# Exercise objective:
Please return every line in the following data that includes the string "blue".

# Data for this task:

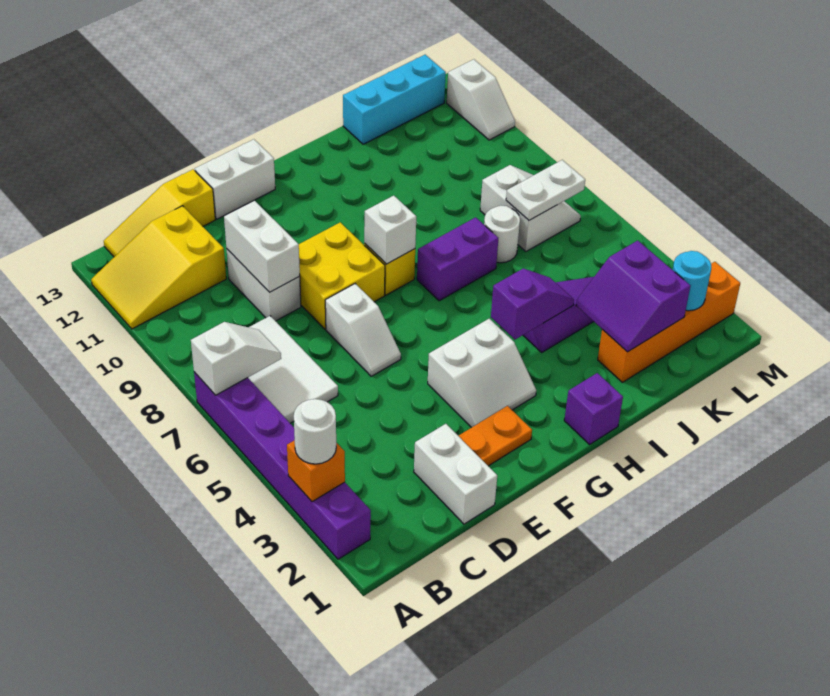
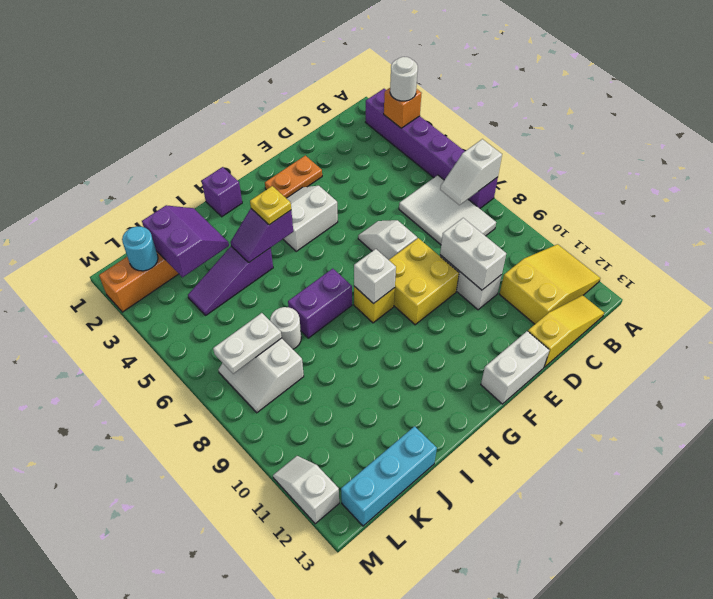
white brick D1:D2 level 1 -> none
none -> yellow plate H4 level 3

--

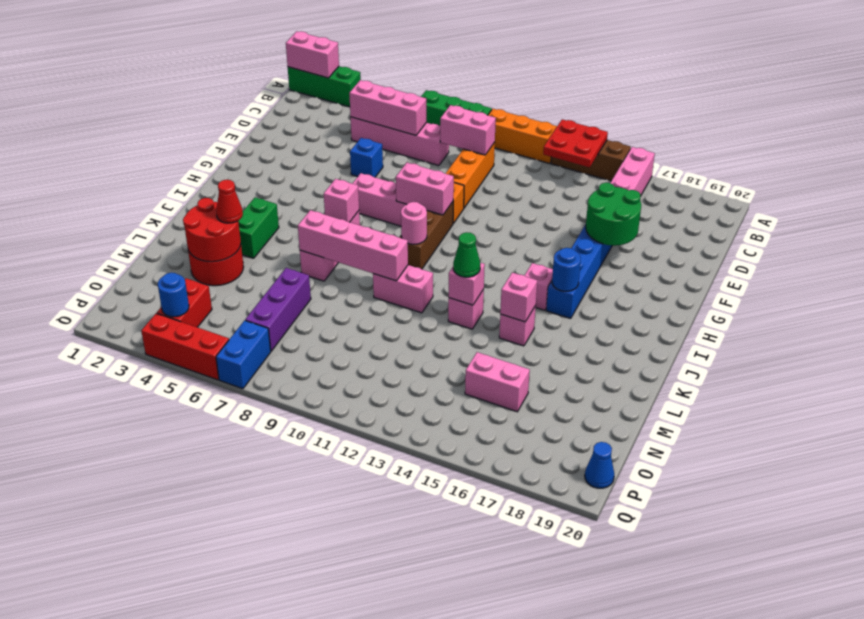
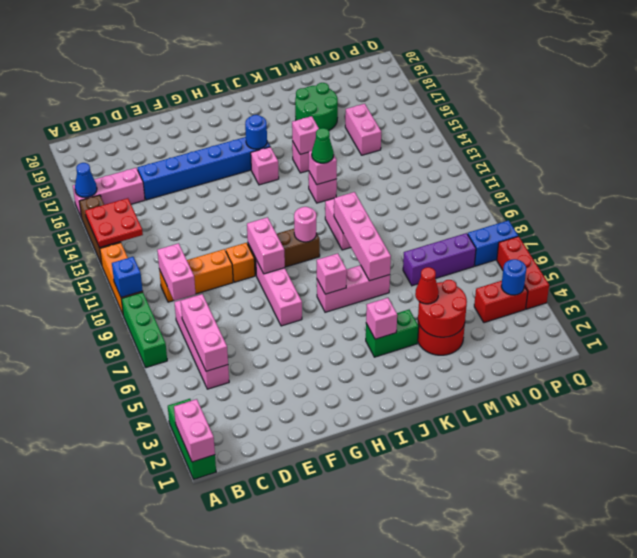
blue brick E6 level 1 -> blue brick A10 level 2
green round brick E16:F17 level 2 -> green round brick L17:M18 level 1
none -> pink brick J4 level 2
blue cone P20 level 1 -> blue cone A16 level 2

# Solved exercise:
blue brick E6 level 1 -> blue brick A10 level 2
blue cone P20 level 1 -> blue cone A16 level 2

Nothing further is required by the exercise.